**Problem details:**
Please copy out the entries exactly, skipping any pictures.

#### Provided material

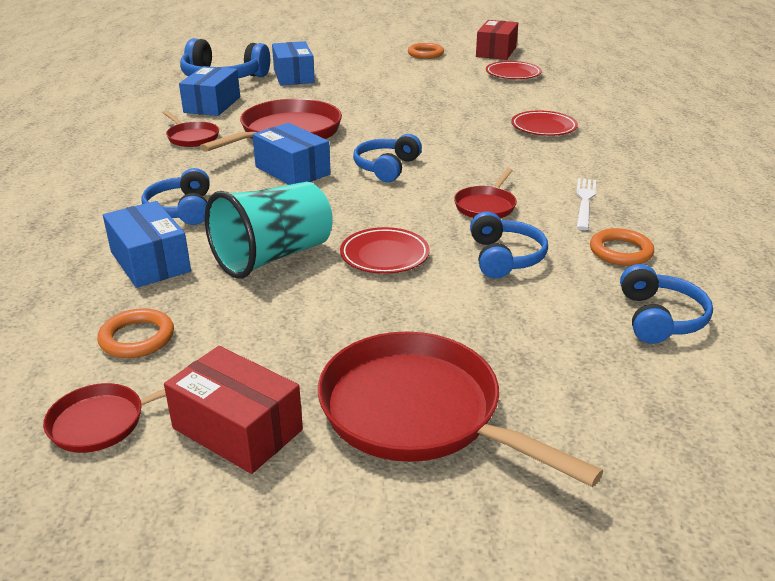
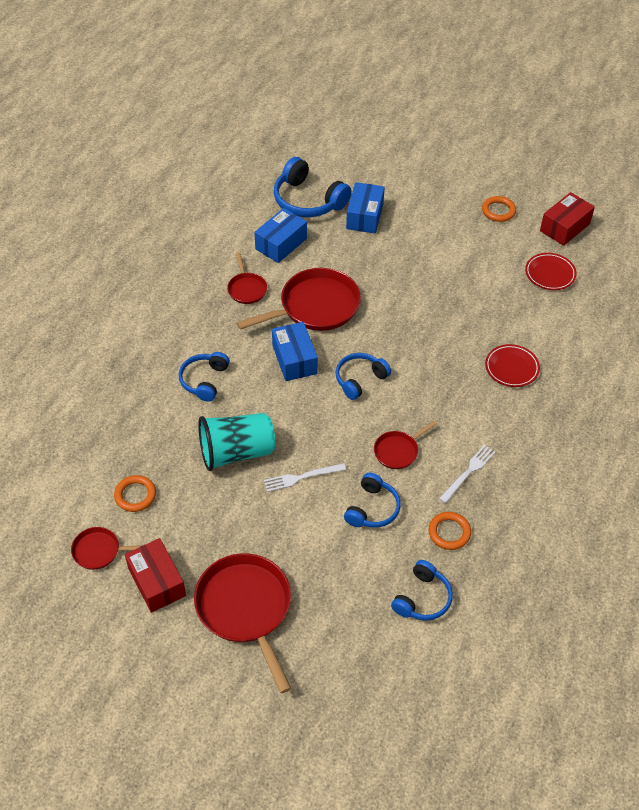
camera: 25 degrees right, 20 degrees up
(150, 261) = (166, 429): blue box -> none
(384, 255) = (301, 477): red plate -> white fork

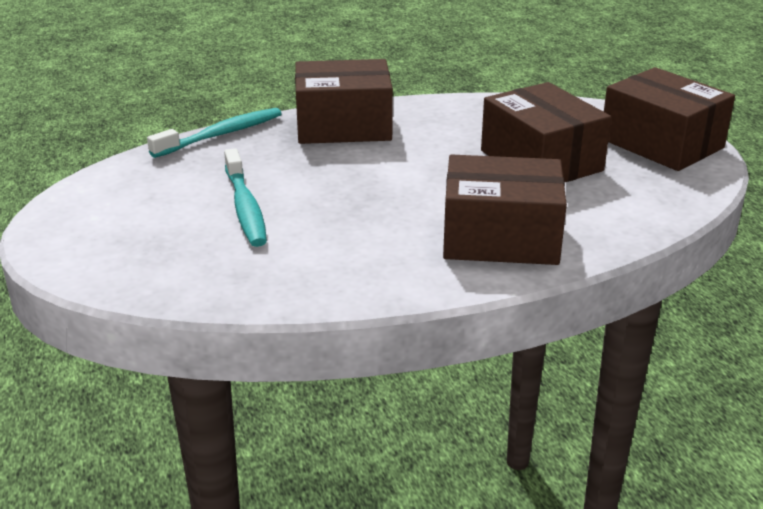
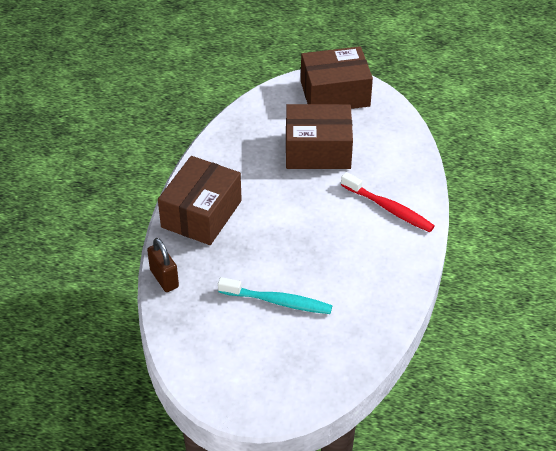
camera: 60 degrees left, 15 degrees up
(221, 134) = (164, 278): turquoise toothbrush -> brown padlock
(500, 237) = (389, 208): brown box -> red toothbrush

########

**Answer space:**
camera: 25 degrees right, 20 degrees up
(150, 261) = (166, 429): blue box -> none
(384, 255) = (301, 477): red plate -> white fork

camera: 60 degrees left, 15 degrees up
(221, 134) = (164, 278): turquoise toothbrush -> brown padlock
(500, 237) = (389, 208): brown box -> red toothbrush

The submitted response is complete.